**Exercise instructions**
Transcribe each line below verbatim; pictures excluded.

**Exercise material**
== Segment start ==

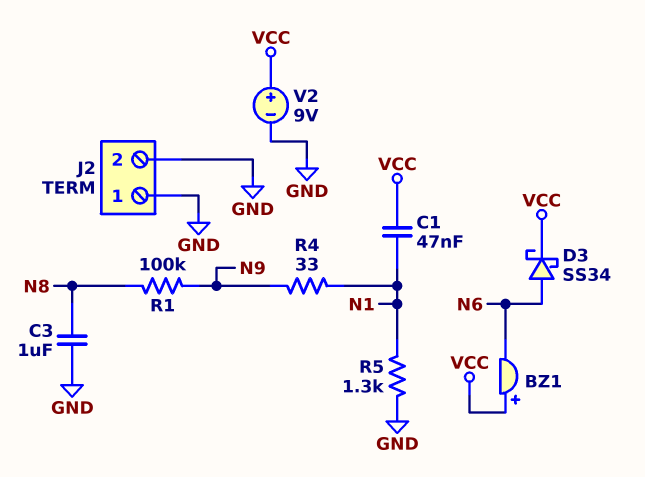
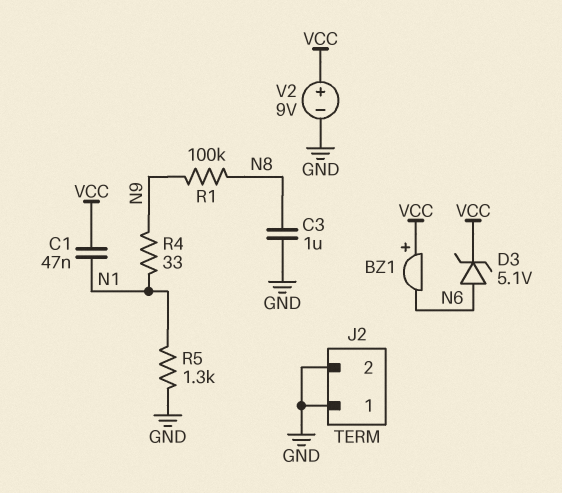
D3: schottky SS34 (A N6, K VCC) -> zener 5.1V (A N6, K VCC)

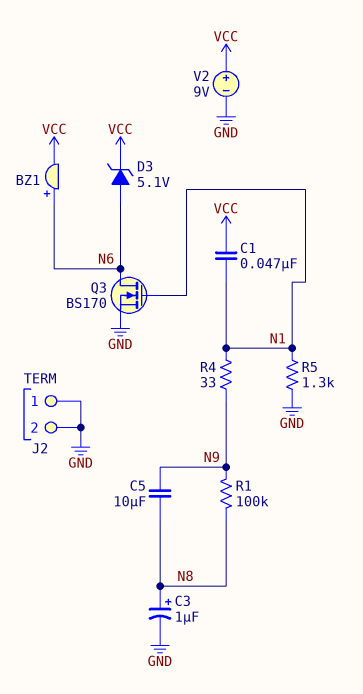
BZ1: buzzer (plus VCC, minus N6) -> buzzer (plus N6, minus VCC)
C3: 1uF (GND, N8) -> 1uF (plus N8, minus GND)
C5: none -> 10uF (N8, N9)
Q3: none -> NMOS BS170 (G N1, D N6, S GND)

== Segment end ==

**Reply to the task**
D3: schottky SS34 (A N6, K VCC) -> zener 5.1V (A N6, K VCC)

BZ1: buzzer (plus VCC, minus N6) -> buzzer (plus N6, minus VCC)
C3: 1uF (GND, N8) -> 1uF (plus N8, minus GND)
C5: none -> 10uF (N8, N9)
Q3: none -> NMOS BS170 (G N1, D N6, S GND)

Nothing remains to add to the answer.